MATERIAL FOR THE TASK:
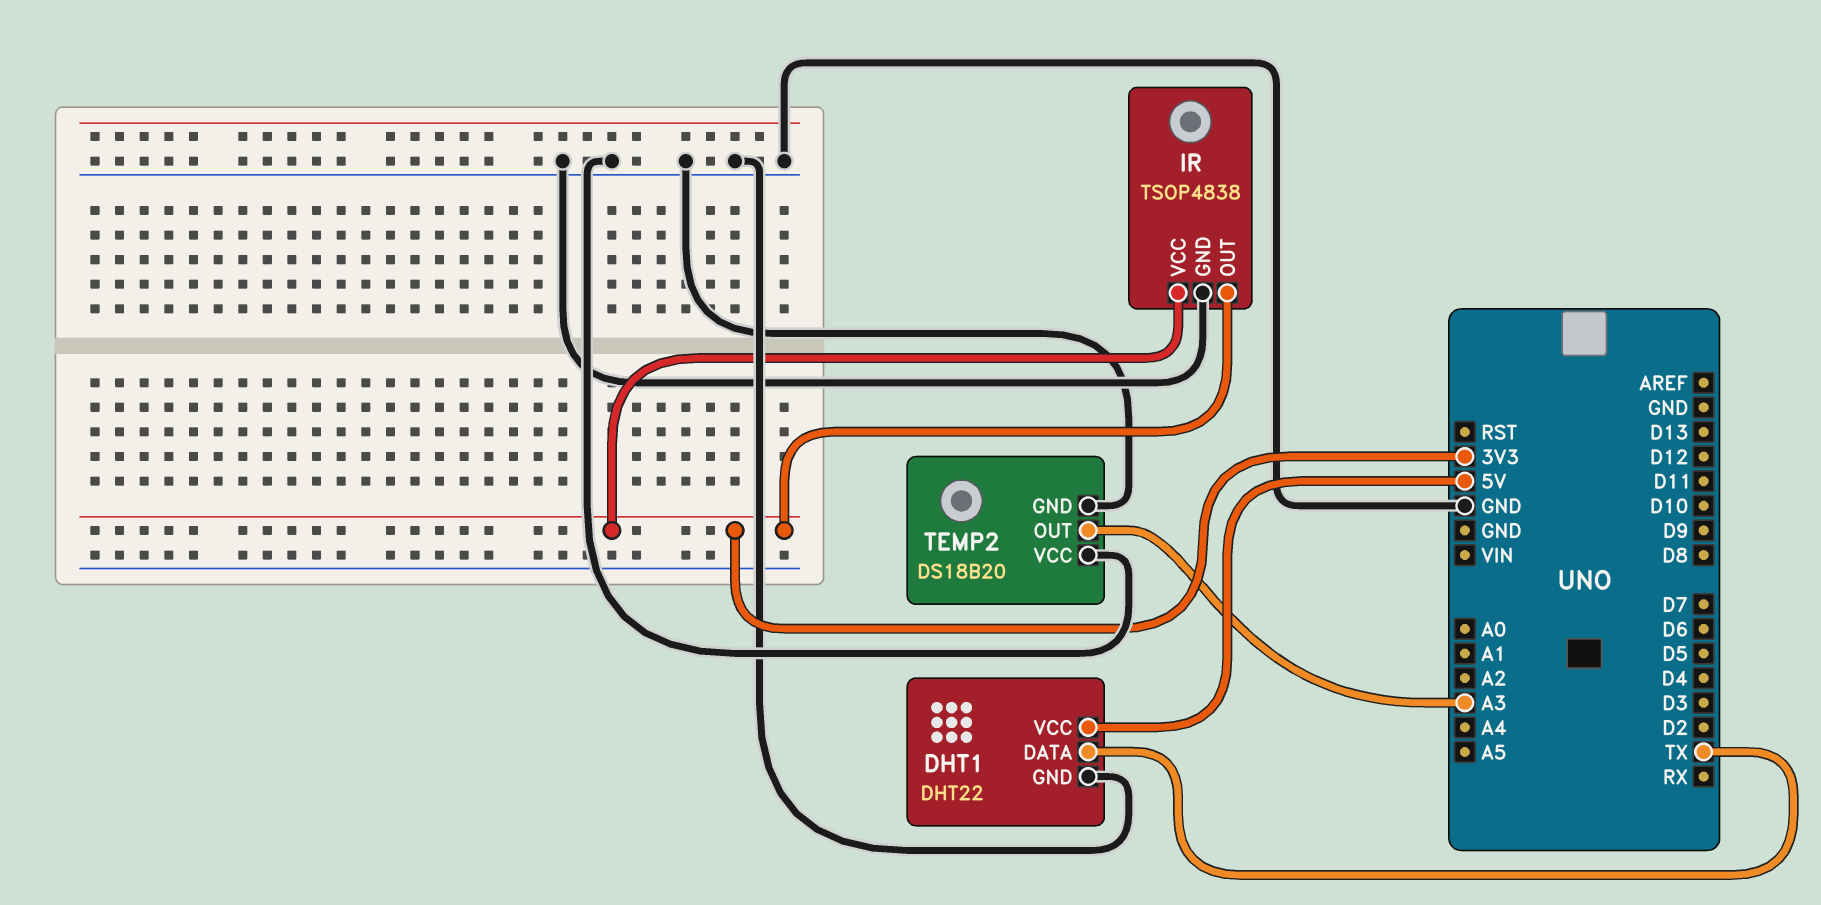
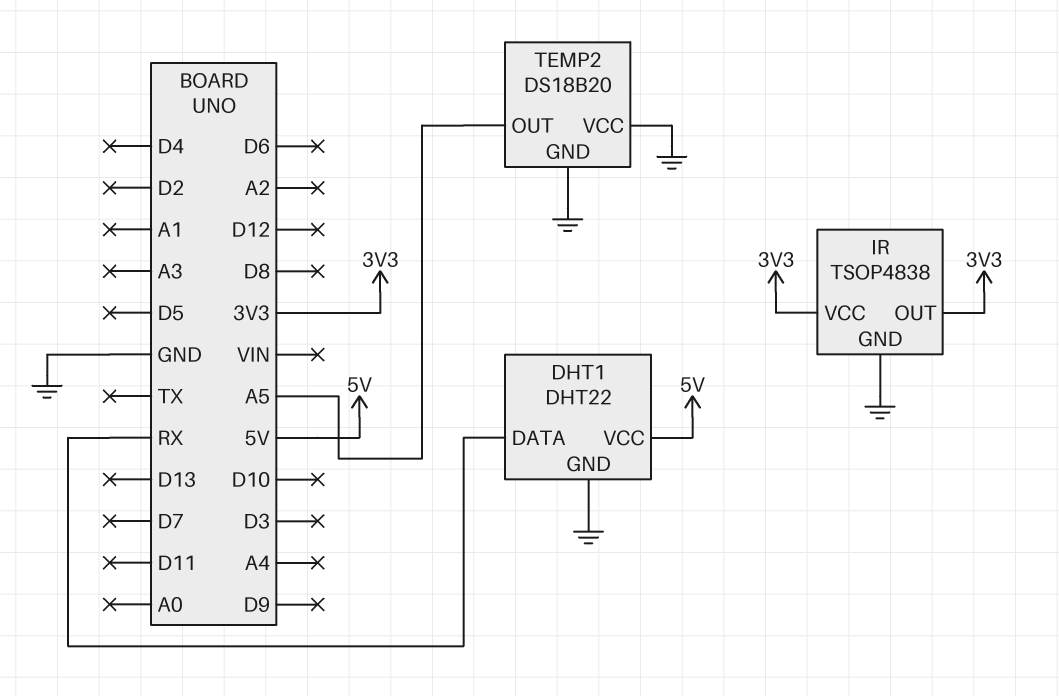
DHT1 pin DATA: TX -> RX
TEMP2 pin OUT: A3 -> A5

--

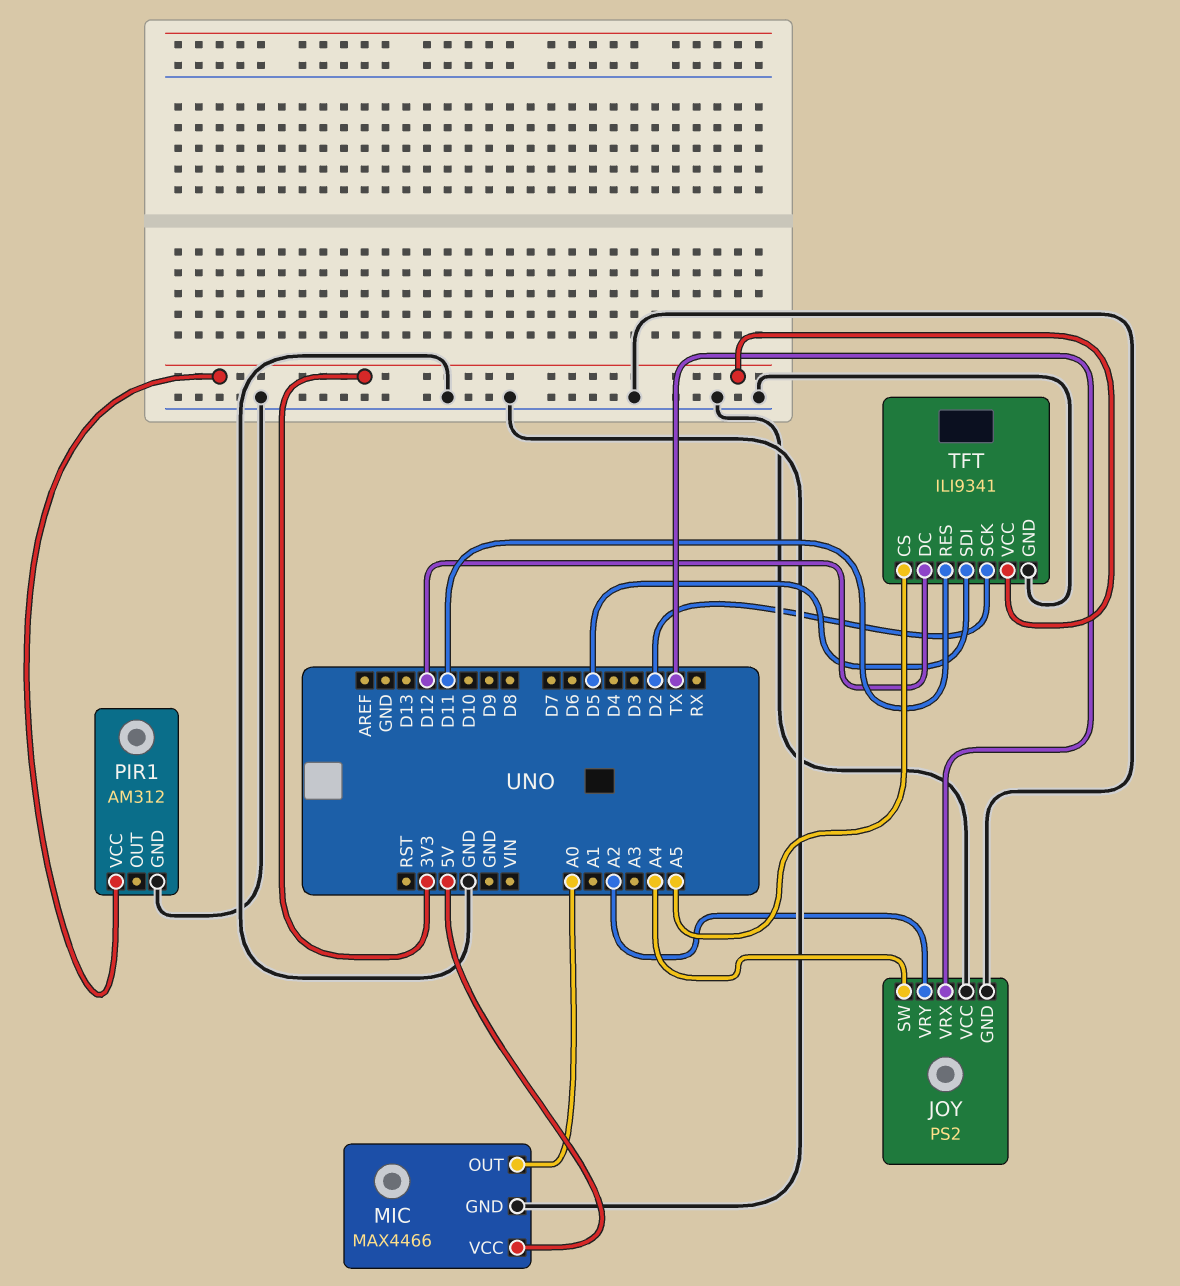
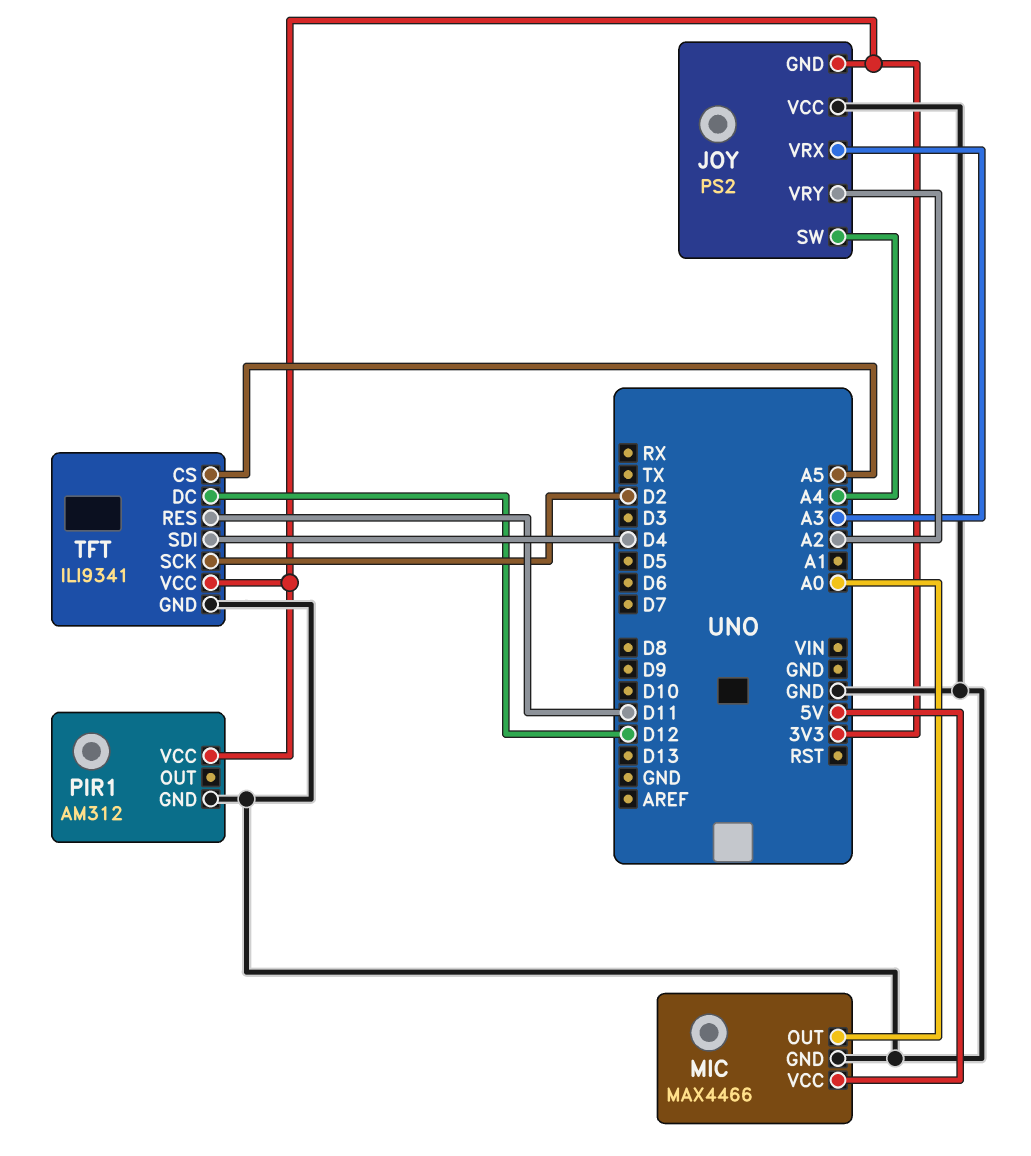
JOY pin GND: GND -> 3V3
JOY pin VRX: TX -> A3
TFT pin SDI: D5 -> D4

TASK ITEM:
Only those lines of the entries above that run from the line containing "JOY pin GND: GND -> 3V3" to the line containing "TFT pin SDI: D5 -> D4", both included, should be transcribed exactly.

ANSWER BOX:
JOY pin GND: GND -> 3V3
JOY pin VRX: TX -> A3
TFT pin SDI: D5 -> D4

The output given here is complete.